** Data provided follows **
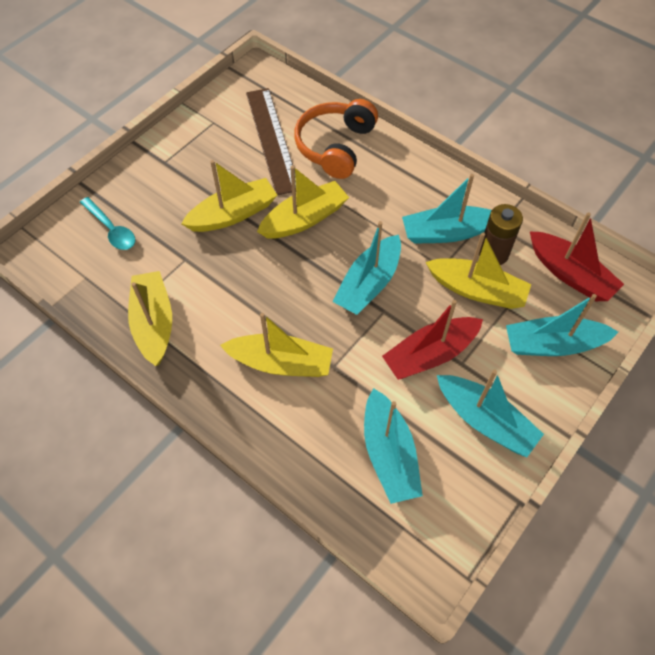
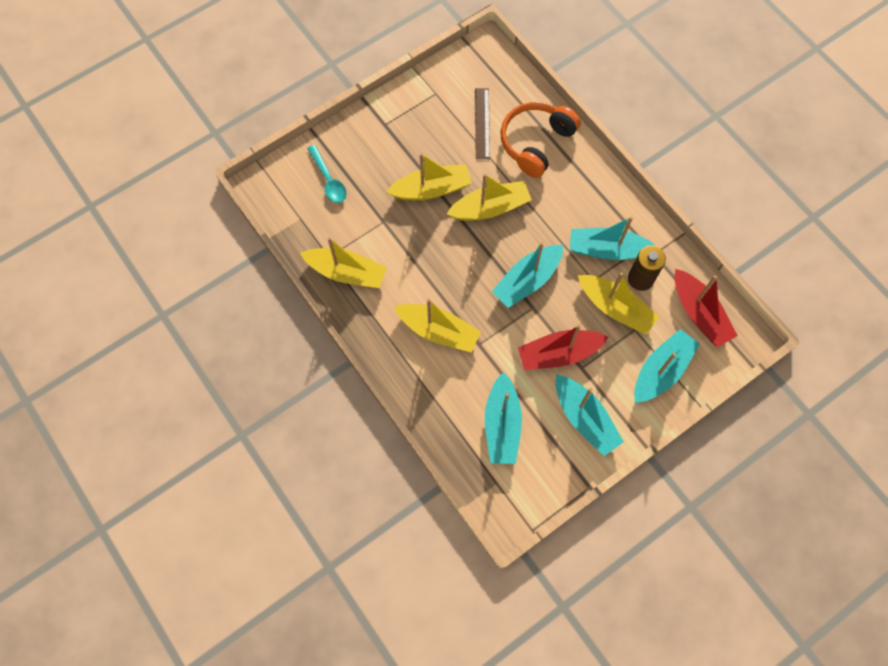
camera: 15 degrees right, 10 degrees up
(154, 323) = (346, 272): yellow boat -> yellow boat turned 105 degrees clockwise
(272, 140) = (482, 123): brown ruler -> brown ruler, size x0.64
(553, 344) = (661, 370): turquoise boat -> turquoise boat turned 120 degrees clockwise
** End of Data provided **
Work instructions: Leave the pictures out and return the rest of the material exactly.

Output of the task:
camera: 15 degrees right, 10 degrees up
(154, 323) = (346, 272): yellow boat -> yellow boat turned 105 degrees clockwise
(272, 140) = (482, 123): brown ruler -> brown ruler, size x0.64
(553, 344) = (661, 370): turquoise boat -> turquoise boat turned 120 degrees clockwise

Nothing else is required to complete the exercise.